[Input data]
·····

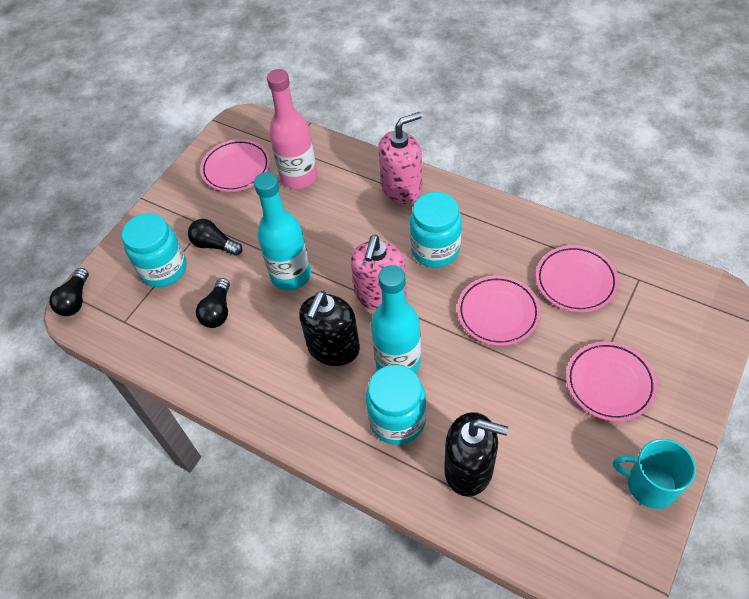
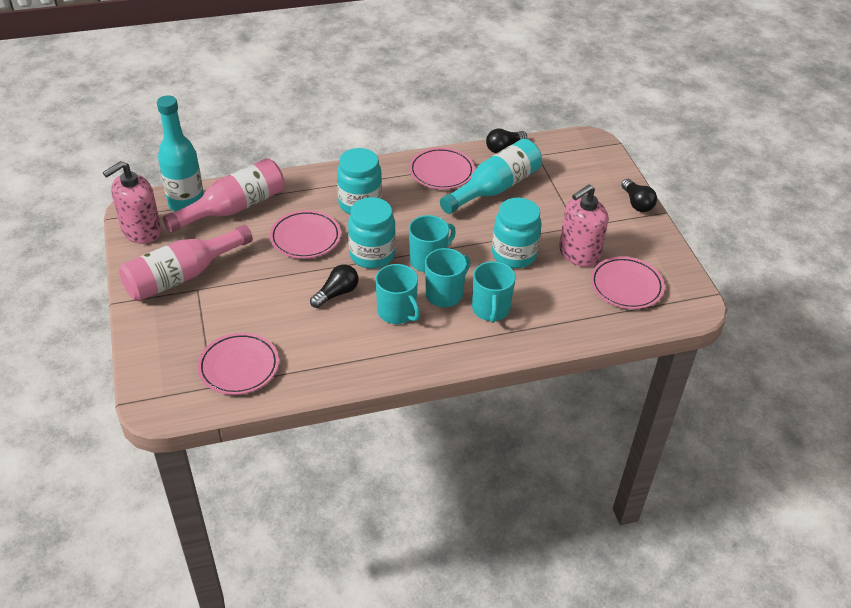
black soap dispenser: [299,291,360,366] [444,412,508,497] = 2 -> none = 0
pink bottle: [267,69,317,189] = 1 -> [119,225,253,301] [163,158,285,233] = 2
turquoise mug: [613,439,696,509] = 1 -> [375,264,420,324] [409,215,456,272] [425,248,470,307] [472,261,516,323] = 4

·····

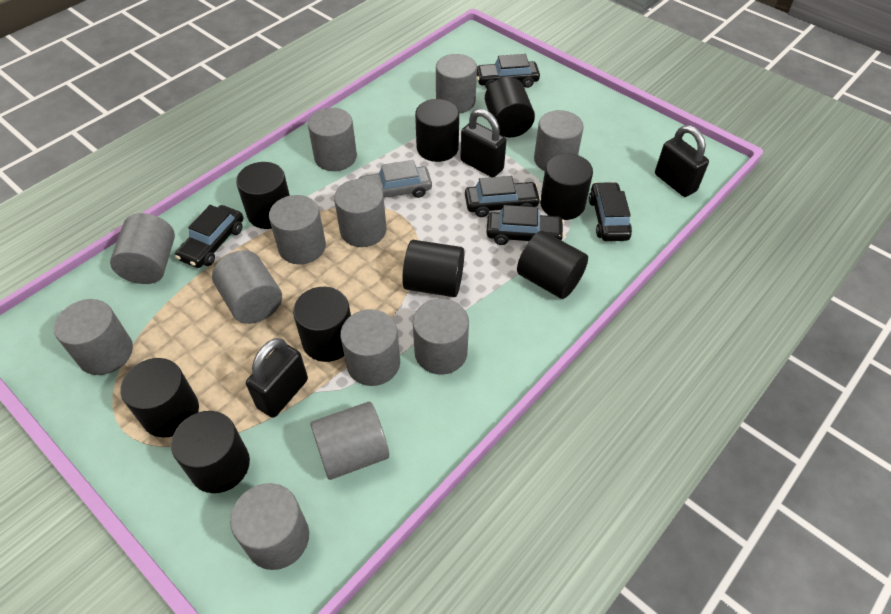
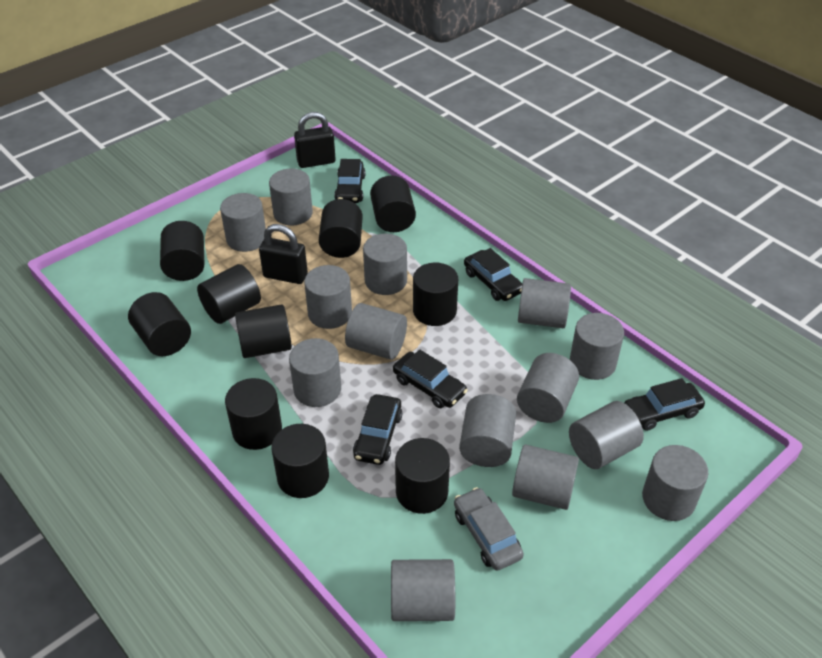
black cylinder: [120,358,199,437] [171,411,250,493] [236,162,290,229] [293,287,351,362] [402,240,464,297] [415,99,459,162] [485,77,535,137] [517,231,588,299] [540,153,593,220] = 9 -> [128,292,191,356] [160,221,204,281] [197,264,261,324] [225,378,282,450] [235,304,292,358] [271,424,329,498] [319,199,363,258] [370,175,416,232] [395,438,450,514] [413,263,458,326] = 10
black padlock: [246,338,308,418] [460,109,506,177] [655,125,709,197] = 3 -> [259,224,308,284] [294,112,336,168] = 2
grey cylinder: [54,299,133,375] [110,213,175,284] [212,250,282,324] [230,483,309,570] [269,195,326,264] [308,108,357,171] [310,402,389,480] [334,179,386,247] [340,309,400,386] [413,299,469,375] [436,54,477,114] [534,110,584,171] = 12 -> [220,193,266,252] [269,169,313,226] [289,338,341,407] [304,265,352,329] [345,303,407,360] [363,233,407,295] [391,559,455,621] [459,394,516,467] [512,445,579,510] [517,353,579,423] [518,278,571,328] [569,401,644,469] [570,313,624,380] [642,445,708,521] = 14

·····

[Exercise description] Starting at the line with "black soap dispenser: [299,291,360,366]" and ending at the line with "turquoise mug: [613,439,696,509]", print each line of the listing above exactly, with no other lines.

[Response to the task]
black soap dispenser: [299,291,360,366] [444,412,508,497] = 2 -> none = 0
pink bottle: [267,69,317,189] = 1 -> [119,225,253,301] [163,158,285,233] = 2
turquoise mug: [613,439,696,509] = 1 -> [375,264,420,324] [409,215,456,272] [425,248,470,307] [472,261,516,323] = 4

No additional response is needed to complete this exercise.